=== Task item ===
Copy each line of the material below that includes the string "degrees".

=== Supplied material ===
● ● ● ●

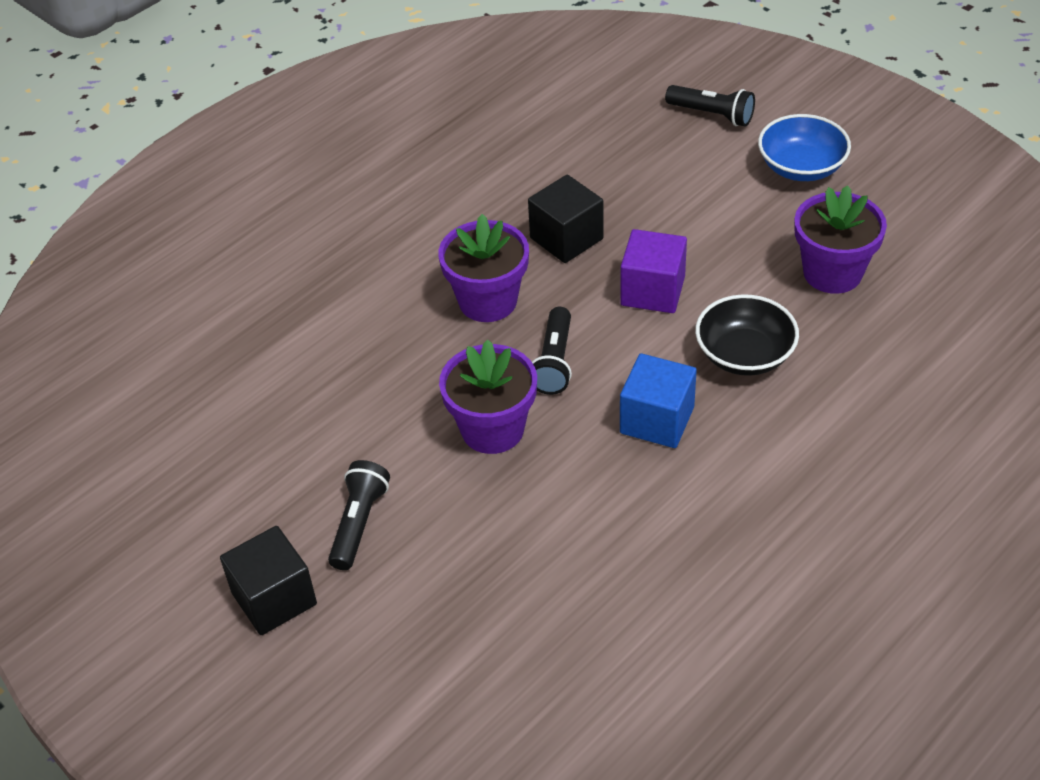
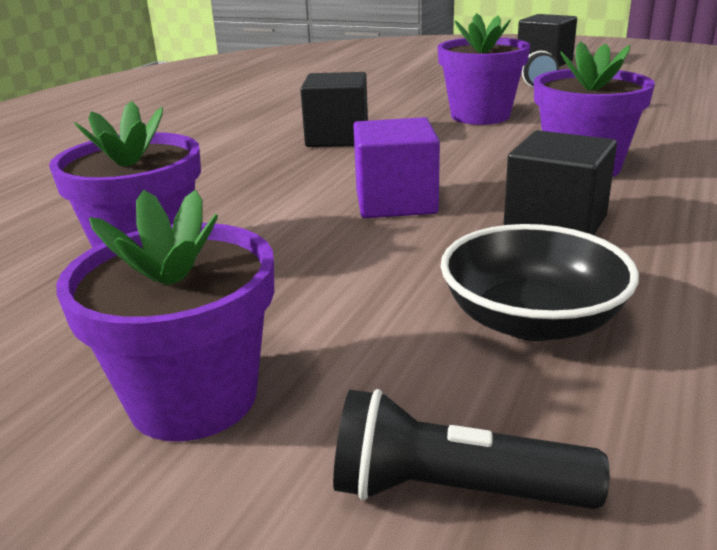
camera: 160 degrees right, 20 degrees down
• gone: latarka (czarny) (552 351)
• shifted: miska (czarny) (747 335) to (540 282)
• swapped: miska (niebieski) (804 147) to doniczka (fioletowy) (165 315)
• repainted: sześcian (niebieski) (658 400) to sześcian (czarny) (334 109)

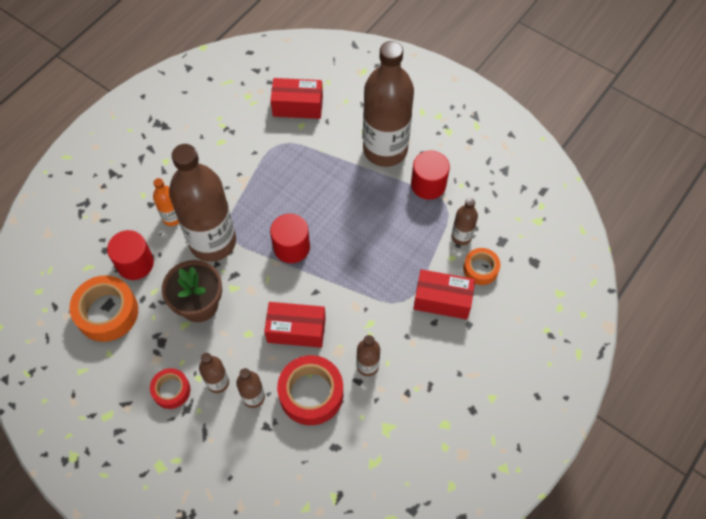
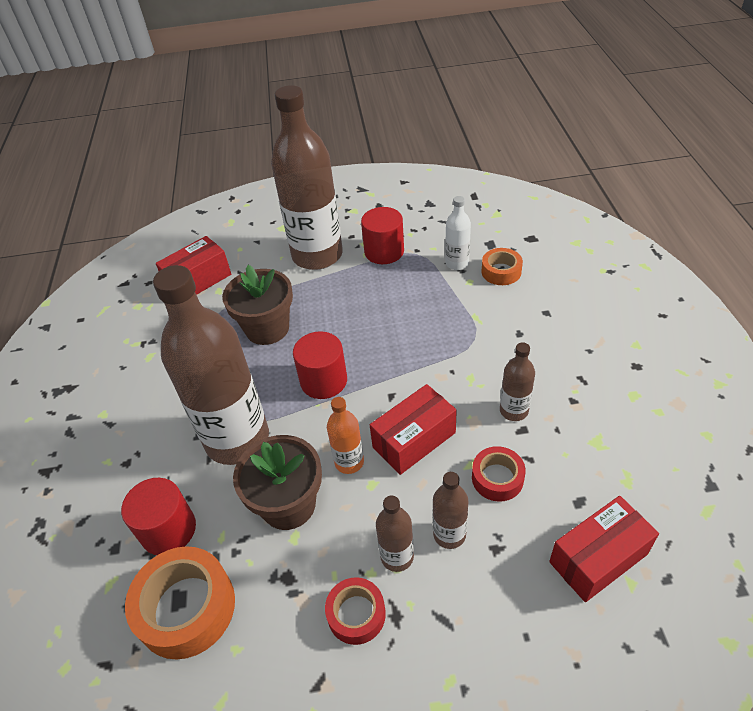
camera: 40 degrees left, 15 degrees down
• new: doniczka (brązowy) (257 305)
• shifted: butelka (pomarańczowy) (166 202) to (345 435)
• shifted: pudełko (czerwony) (444 294) to (604 549)
• repainted: butelka (brązowy) (464 221) to butelka (biały) (458 233)
• scaled: taśma klejąca (czerwony) (310 390) = (499 474) x0.58

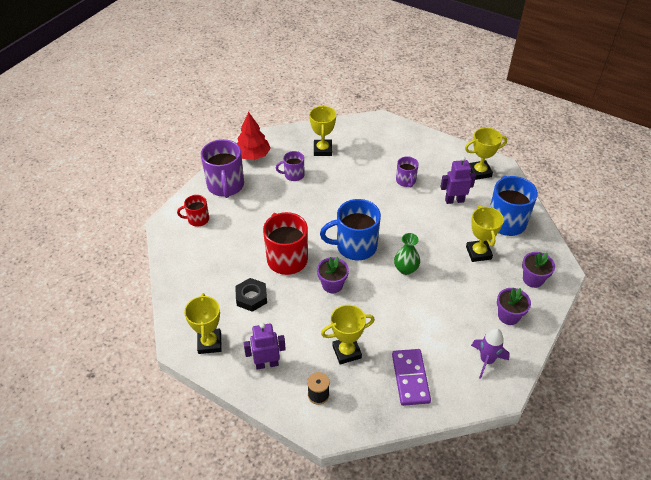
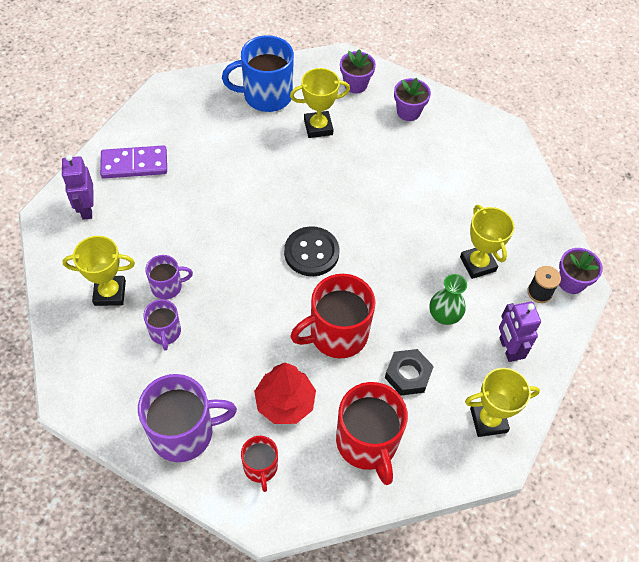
camera: 95 degrees left, 10 degrees up
• gone: puchar (żółty) (486 154)
• gone: rakieta (fioletowy) (490 353)
• new: kubek (czerwony) (372 433)
• shifted: drzewko (czerwony) (253 136) to (285 393)
• shifted: doniczka (fioletowy) (333 275) to (581 271)
• shifted: kostka domina (fioletowy) (411 377) to (133 162)
• shifted: wazon (zielony) (407 254) to (448 299)
• shifted: kubek (fioletowy) (407 171) to (169 277)
• shifted: robot (fioletowy) (458 180) to (78 187)
• swapped: kubek (niebieski) (350 229) to guzik (czarny) (311 251)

● ● ● ●

=== Worked solution ===
camera: 160 degrees right, 20 degrees down
camera: 40 degrees left, 15 degrees down
camera: 95 degrees left, 10 degrees up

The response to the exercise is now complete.